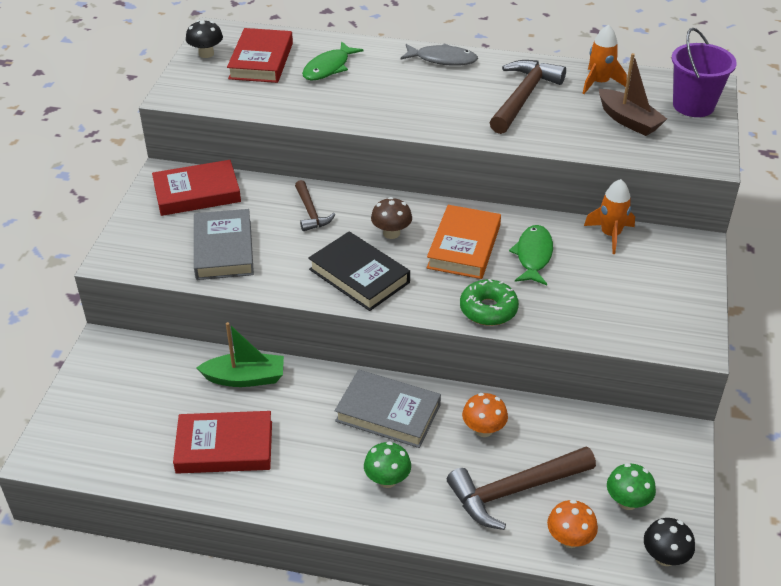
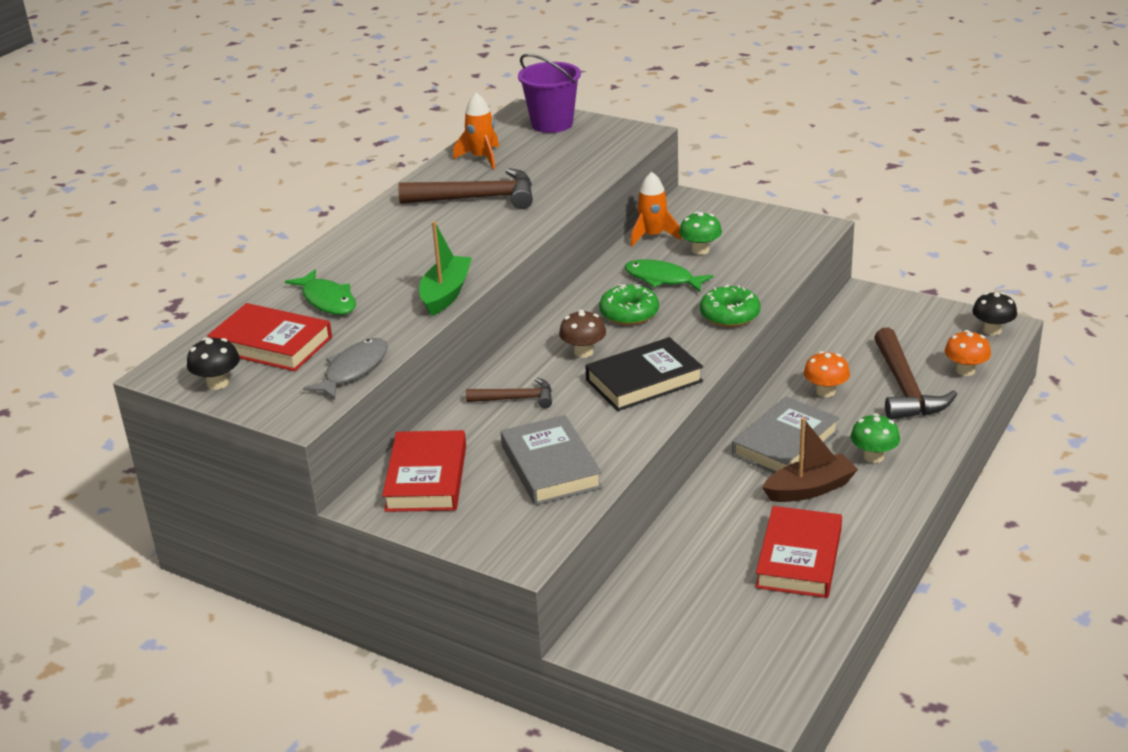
camera: 70 degrees left, 10 degrees down
grey book [194,209,254,280] -> grey book turned 60 degrees clockwise [501,415,602,505]
green boat [196,322,284,387] -> green boat moved to [419,221,472,316]
grey fish [400,43,478,66] -> grey fish moved to [303,338,388,400]
orange book [427,205,501,279] -> green donut [599,284,659,325]
brown hammer [490,60,566,134] -> brown hammer turned 135 degrees clockwise [398,168,533,209]
brown boat [599,53,667,136] -> brown boat moved to [762,418,858,502]
green mushroom [607,463,656,510] -> green mushroom moved to [679,212,722,255]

TASK REQUIREMENTS —
In the copy, include every line of the entries above exactly and none of the pictures.

SOLUTION FOR THIS EXERCISE —
camera: 70 degrees left, 10 degrees down
grey book [194,209,254,280] -> grey book turned 60 degrees clockwise [501,415,602,505]
green boat [196,322,284,387] -> green boat moved to [419,221,472,316]
grey fish [400,43,478,66] -> grey fish moved to [303,338,388,400]
orange book [427,205,501,279] -> green donut [599,284,659,325]
brown hammer [490,60,566,134] -> brown hammer turned 135 degrees clockwise [398,168,533,209]
brown boat [599,53,667,136] -> brown boat moved to [762,418,858,502]
green mushroom [607,463,656,510] -> green mushroom moved to [679,212,722,255]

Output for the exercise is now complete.